**Goal of the exercise**
Every line of the records below from the line with "window: (147, 509) -> (854, 1011), removed" up to and including the line with "round table: (971, 859)" must be reproduced exactly, and no line outside that range.
***
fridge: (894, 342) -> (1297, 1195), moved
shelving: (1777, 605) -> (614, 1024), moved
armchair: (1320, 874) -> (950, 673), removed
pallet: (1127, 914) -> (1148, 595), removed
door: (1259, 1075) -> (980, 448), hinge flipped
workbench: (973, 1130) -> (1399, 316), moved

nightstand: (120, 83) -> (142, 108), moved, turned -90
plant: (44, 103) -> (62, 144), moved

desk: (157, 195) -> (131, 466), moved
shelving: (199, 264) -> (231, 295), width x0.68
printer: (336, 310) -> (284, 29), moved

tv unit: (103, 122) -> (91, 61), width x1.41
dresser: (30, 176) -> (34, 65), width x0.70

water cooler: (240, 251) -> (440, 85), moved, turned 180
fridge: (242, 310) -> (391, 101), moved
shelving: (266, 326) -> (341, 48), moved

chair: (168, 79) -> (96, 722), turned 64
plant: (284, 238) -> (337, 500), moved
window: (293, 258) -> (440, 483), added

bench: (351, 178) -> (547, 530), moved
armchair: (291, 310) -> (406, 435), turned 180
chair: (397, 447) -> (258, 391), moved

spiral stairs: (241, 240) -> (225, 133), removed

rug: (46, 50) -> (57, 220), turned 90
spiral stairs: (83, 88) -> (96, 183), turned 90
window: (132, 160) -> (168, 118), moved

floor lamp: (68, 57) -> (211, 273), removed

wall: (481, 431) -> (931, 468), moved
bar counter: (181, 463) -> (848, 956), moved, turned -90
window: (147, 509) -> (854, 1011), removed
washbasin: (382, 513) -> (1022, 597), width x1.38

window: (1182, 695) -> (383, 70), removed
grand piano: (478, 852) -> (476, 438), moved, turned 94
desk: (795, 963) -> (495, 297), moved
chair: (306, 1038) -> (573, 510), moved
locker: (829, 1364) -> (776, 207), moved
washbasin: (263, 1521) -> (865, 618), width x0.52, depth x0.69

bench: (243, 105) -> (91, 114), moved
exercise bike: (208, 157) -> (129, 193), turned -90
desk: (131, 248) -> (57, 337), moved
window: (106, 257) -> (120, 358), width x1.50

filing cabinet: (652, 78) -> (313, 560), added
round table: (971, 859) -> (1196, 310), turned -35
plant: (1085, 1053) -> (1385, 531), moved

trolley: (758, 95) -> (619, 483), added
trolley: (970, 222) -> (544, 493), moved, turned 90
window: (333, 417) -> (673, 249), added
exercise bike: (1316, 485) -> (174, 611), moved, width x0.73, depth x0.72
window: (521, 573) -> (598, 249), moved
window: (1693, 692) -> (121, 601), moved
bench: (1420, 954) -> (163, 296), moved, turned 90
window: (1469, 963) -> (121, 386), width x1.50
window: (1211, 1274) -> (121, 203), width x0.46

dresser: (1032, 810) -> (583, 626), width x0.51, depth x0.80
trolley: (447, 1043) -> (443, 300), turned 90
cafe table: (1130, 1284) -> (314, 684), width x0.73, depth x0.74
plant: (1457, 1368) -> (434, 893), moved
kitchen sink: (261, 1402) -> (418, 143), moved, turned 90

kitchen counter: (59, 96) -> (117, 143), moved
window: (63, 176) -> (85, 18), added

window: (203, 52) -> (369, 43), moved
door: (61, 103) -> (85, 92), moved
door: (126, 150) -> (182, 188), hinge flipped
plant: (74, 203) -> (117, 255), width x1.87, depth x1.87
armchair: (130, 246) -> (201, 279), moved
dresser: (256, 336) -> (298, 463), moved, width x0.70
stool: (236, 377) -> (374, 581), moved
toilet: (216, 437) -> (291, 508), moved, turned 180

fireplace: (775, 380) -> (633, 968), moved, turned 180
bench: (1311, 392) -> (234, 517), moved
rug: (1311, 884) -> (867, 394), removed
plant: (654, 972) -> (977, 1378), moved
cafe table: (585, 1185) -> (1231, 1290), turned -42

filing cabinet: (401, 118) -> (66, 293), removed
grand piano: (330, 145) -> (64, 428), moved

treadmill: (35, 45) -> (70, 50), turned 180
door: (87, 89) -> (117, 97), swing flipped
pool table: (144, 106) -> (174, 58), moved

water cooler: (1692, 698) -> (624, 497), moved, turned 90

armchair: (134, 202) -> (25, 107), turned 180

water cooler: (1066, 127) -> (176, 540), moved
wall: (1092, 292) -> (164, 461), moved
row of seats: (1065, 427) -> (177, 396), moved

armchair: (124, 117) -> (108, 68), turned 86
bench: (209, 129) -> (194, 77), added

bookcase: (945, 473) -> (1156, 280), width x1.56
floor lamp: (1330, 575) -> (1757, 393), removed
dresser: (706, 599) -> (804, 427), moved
***
**Result for this exercise**
window: (147, 509) -> (854, 1011), removed
washbasin: (382, 513) -> (1022, 597), width x1.38

window: (1182, 695) -> (383, 70), removed
grand piano: (478, 852) -> (476, 438), moved, turned 94
desk: (795, 963) -> (495, 297), moved
chair: (306, 1038) -> (573, 510), moved
locker: (829, 1364) -> (776, 207), moved
washbasin: (263, 1521) -> (865, 618), width x0.52, depth x0.69

bench: (243, 105) -> (91, 114), moved
exercise bike: (208, 157) -> (129, 193), turned -90
desk: (131, 248) -> (57, 337), moved
window: (106, 257) -> (120, 358), width x1.50

filing cabinet: (652, 78) -> (313, 560), added
round table: (971, 859) -> (1196, 310), turned -35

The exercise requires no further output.